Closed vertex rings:
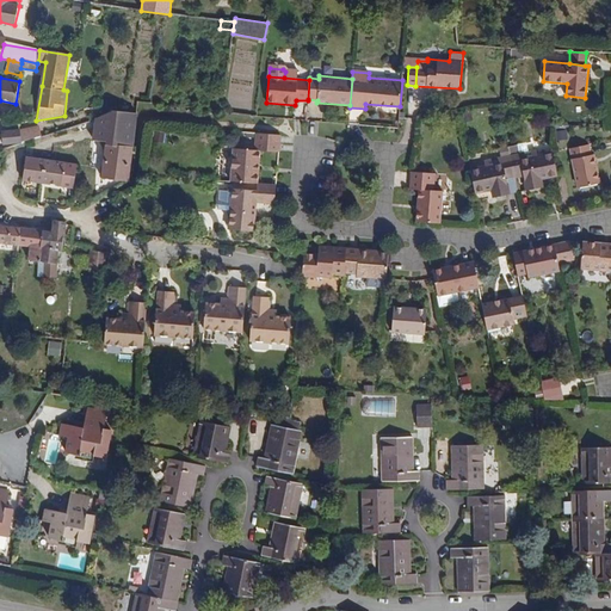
[(134,147),(137,112),(96,118),(93,140),(106,141),(102,178),(129,181),(133,147),(134,147)]
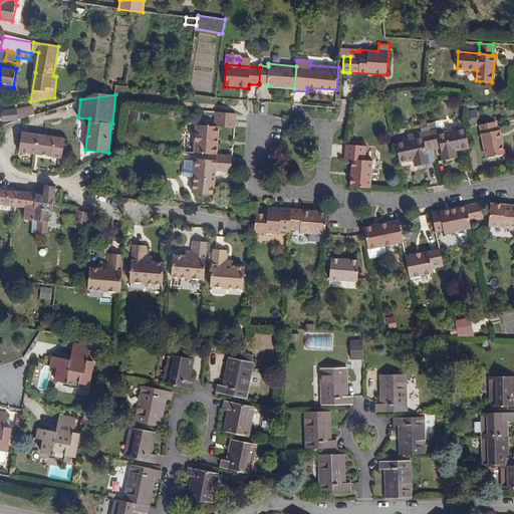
[(35,114),(32,106),(19,108),(21,119),(35,114)]
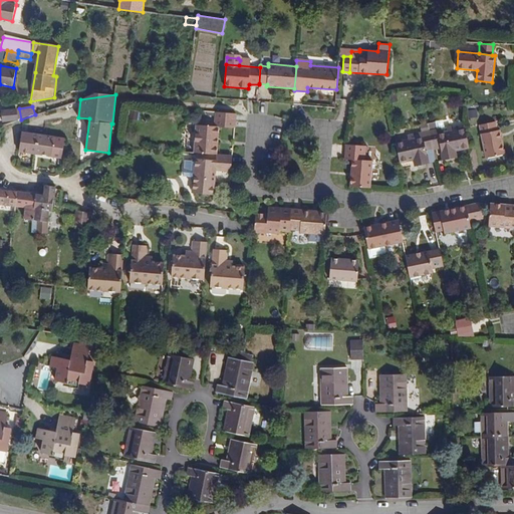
[(21,119),(19,108),(2,110),(2,121),(21,119)]
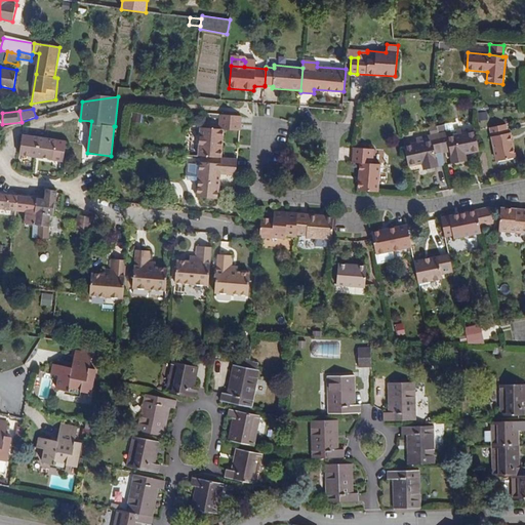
[(221,158),(224,129),(240,130),(241,116),(219,114),(218,129),(201,127),(198,156),(221,158)]
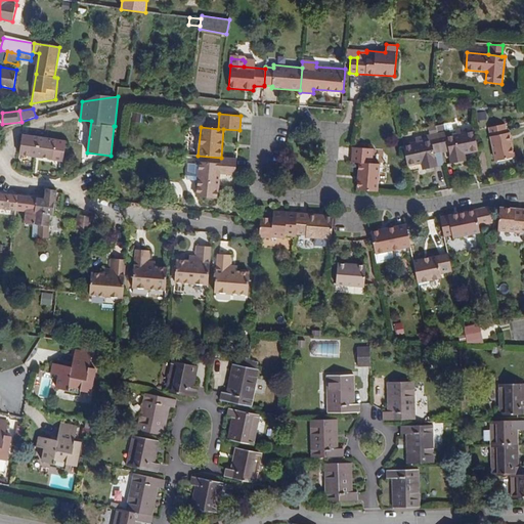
[(515,157),(510,133),(509,133),(507,124),(488,128),(496,162),(515,157)]
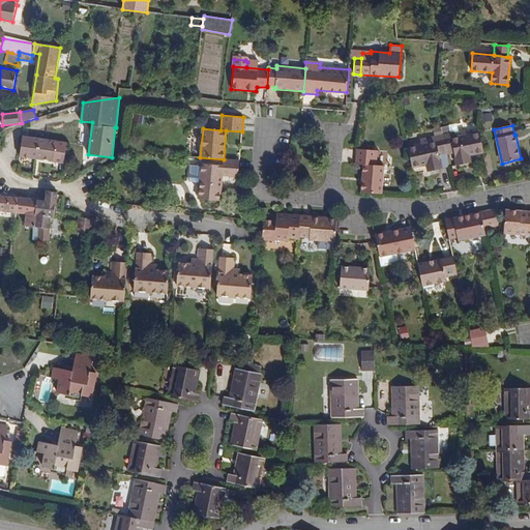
[(482,152),(479,133),(466,135),(466,130),(443,136),(446,154),(453,153),(457,166),(471,163),(469,155),(482,152)]
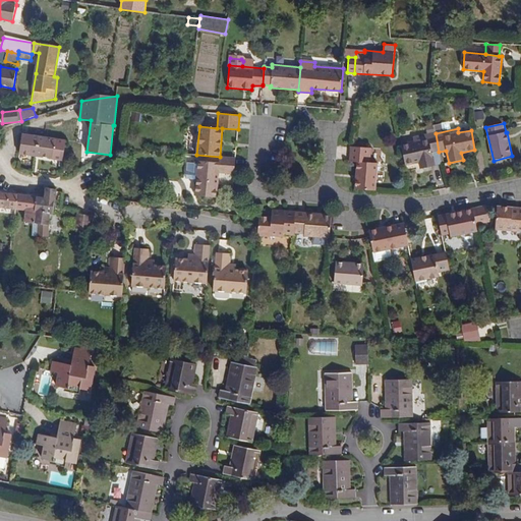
[(36,156),(39,136),(22,133),(19,154),(36,156)]
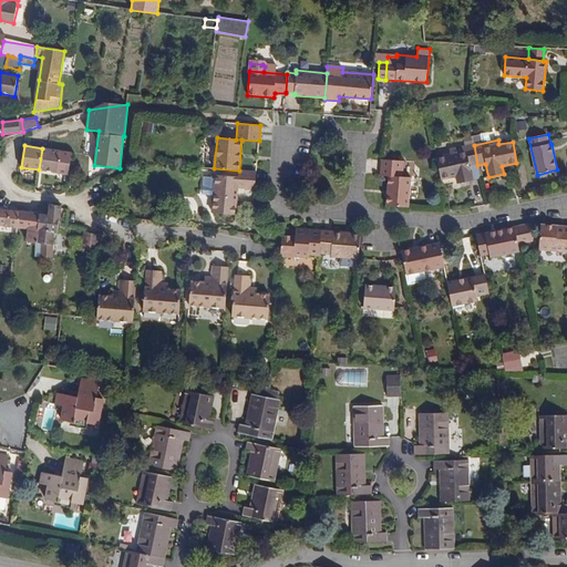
[(471,166),(477,165),(474,145),(450,150),(451,154),(436,157),(441,178),(456,176),(457,184),(474,181),(471,166)]
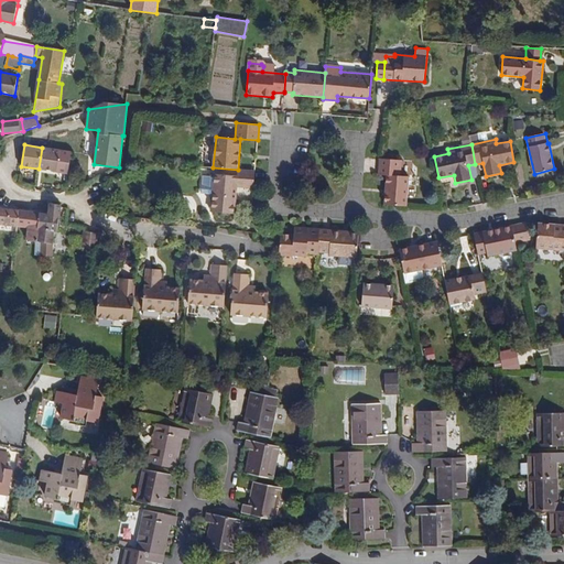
[(67,173),(69,152),(42,148),(39,169),(67,173)]
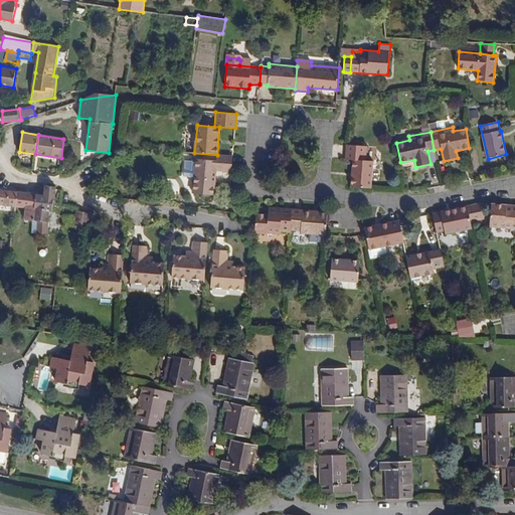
[(370,188),(373,162),(365,161),(366,147),(346,145),(345,159),(353,160),(351,187),(370,188)]
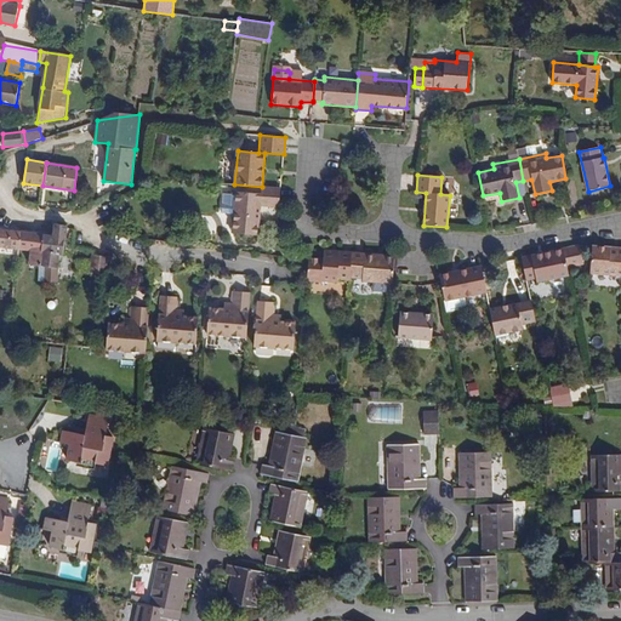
[(279,208),(280,188),(262,187),(261,193),(223,191),(222,209),(233,210),(232,233),(258,235),(261,206),(279,208)]
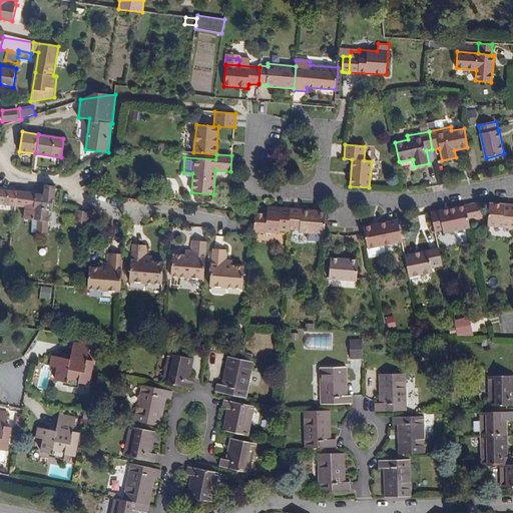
[(52,210),(54,196),(55,186),(44,185),(43,194),(35,193),(36,232),(46,233),(47,221),(49,210),(52,210)]
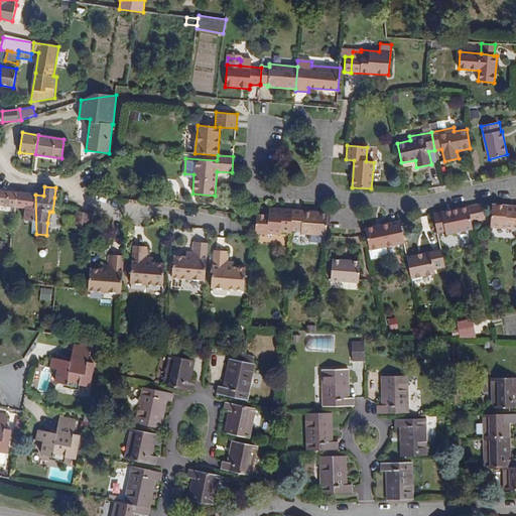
[(0,205),(14,207),(16,191),(0,189),(0,205)]
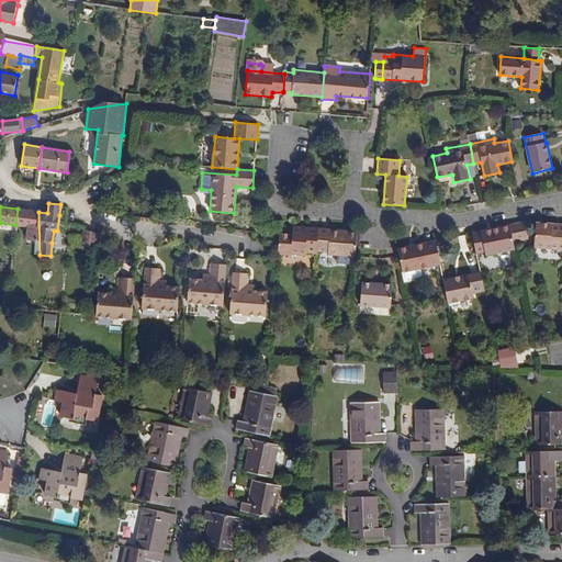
[(40,255),(38,212),(18,209),(15,225),(27,227),(26,239),(35,240),(35,255),(40,255)]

[ABOUT THIS EXERCISE] From the first line to the last, retype the data above exactly, but not its images.

[RESPONSE FOR THIS EXERCISE]
[(134,147),(137,112),(96,118),(93,140),(106,141),(102,178),(129,181),(133,147),(134,147)]
[(35,114),(32,106),(19,108),(21,119),(35,114)]
[(21,119),(19,108),(2,110),(2,121),(21,119)]
[(221,158),(224,129),(240,130),(241,116),(219,114),(218,129),(201,127),(198,156),(221,158)]
[(515,157),(510,133),(509,133),(507,124),(488,128),(496,162),(515,157)]
[(482,152),(479,133),(466,135),(466,130),(443,136),(446,154),(453,153),(457,166),(471,163),(469,155),(482,152)]
[(36,156),(39,136),(22,133),(19,154),(36,156)]
[(471,166),(477,165),(474,145),(450,150),(451,154),(436,157),(441,178),(456,176),(457,184),(474,181),(471,166)]
[(67,173),(69,152),(42,148),(39,169),(67,173)]
[(370,188),(373,162),(365,161),(366,147),(346,145),(345,159),(353,160),(351,187),(370,188)]
[(279,208),(280,188),(262,187),(261,193),(223,191),(222,209),(233,210),(232,233),(258,235),(261,206),(279,208)]
[(52,210),(54,196),(55,186),(44,185),(43,194),(35,193),(36,232),(46,233),(47,221),(49,210),(52,210)]
[(0,205),(14,207),(16,191),(0,189),(0,205)]
[(40,255),(38,212),(18,209),(15,225),(27,227),(26,239),(35,240),(35,255),(40,255)]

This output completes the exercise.